_YOUR INSTRUCTIONS_
When a line in the entries below contains "gris", tally it; give the tally with nothing added.

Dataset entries
_ _ _
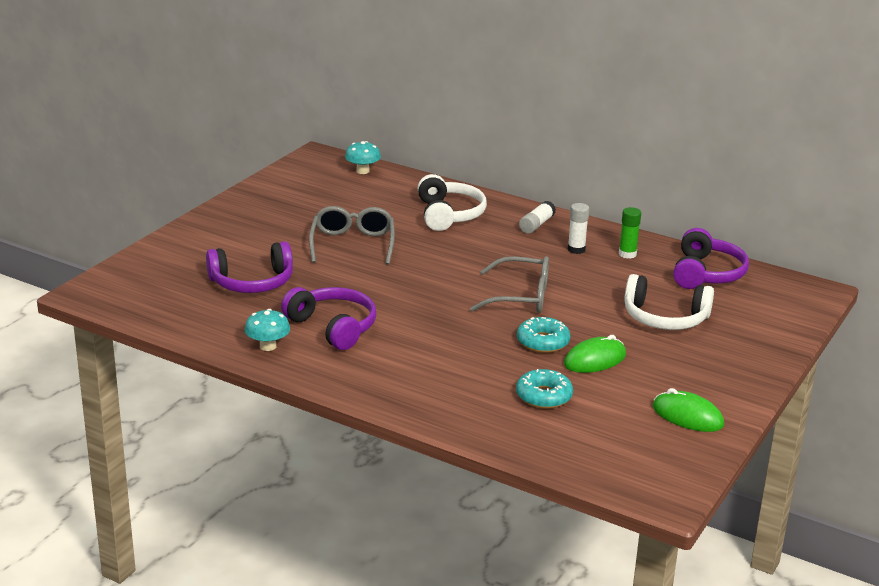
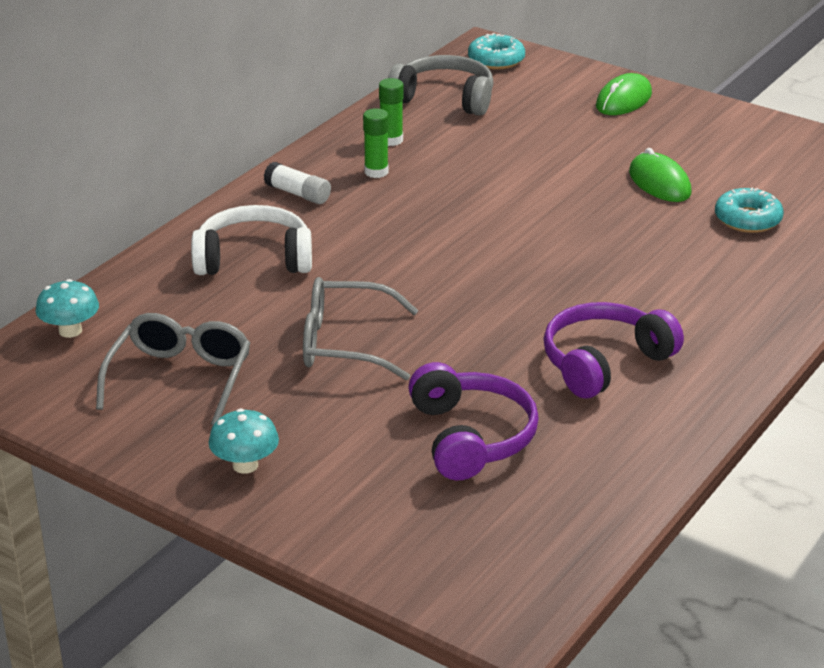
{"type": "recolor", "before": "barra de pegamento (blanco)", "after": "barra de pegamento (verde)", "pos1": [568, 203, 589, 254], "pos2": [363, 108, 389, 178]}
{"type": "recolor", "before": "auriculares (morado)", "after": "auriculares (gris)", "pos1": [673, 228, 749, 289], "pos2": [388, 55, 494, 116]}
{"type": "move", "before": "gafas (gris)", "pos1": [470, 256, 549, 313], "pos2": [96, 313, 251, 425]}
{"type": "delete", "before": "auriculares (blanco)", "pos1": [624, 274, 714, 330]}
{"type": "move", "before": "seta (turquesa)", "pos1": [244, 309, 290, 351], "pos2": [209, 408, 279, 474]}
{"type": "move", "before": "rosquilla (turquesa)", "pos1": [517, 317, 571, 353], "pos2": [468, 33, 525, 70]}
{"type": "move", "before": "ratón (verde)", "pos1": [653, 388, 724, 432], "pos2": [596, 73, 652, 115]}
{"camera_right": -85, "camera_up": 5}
_ _ _
_RESULT FOR THIS TASK_
2